## Data section
== Segment start ==

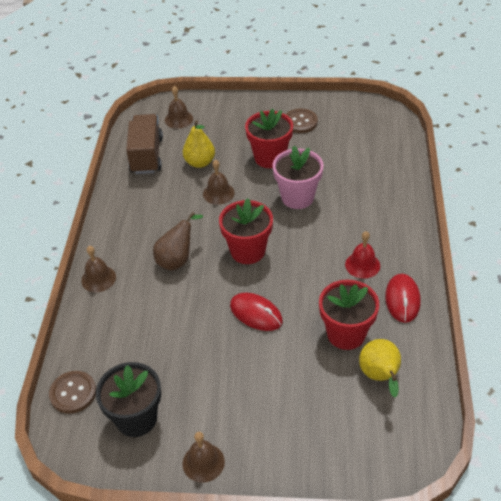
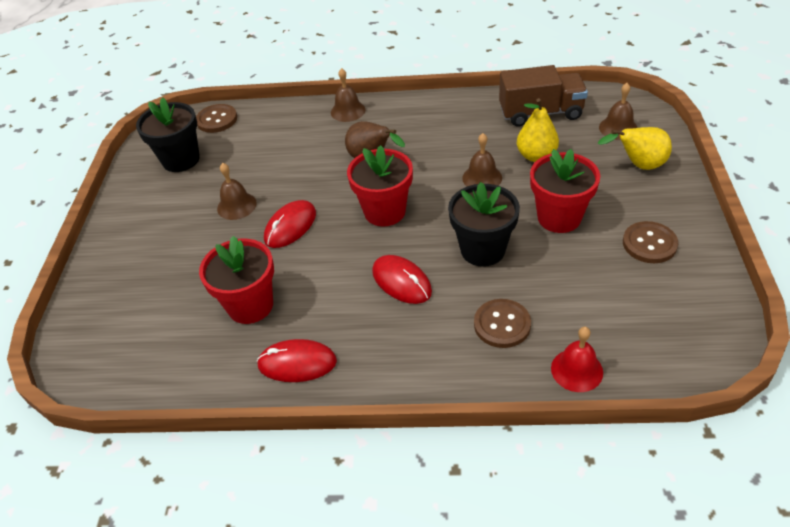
camera: 90 degrees right, 0 degrees up
(203, 462) = (124, 206): brown bell -> brown bell (236, 206)
(297, 197) = (483, 250): pink flower pot -> black flower pot
(325, 241) = (401, 281): none -> red mouse
(362, 265) = (359, 320): red bell -> red bell (577, 370)
(366, 192) = (502, 324): none -> brown button
(380, 377) = (184, 338): yellow pear -> yellow pear (638, 165)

== Segment end ==

Output each record verbatim and leave out its pictures.

camera: 90 degrees right, 0 degrees up
(203, 462) = (124, 206): brown bell -> brown bell (236, 206)
(297, 197) = (483, 250): pink flower pot -> black flower pot
(325, 241) = (401, 281): none -> red mouse
(362, 265) = (359, 320): red bell -> red bell (577, 370)
(366, 192) = (502, 324): none -> brown button
(380, 377) = (184, 338): yellow pear -> yellow pear (638, 165)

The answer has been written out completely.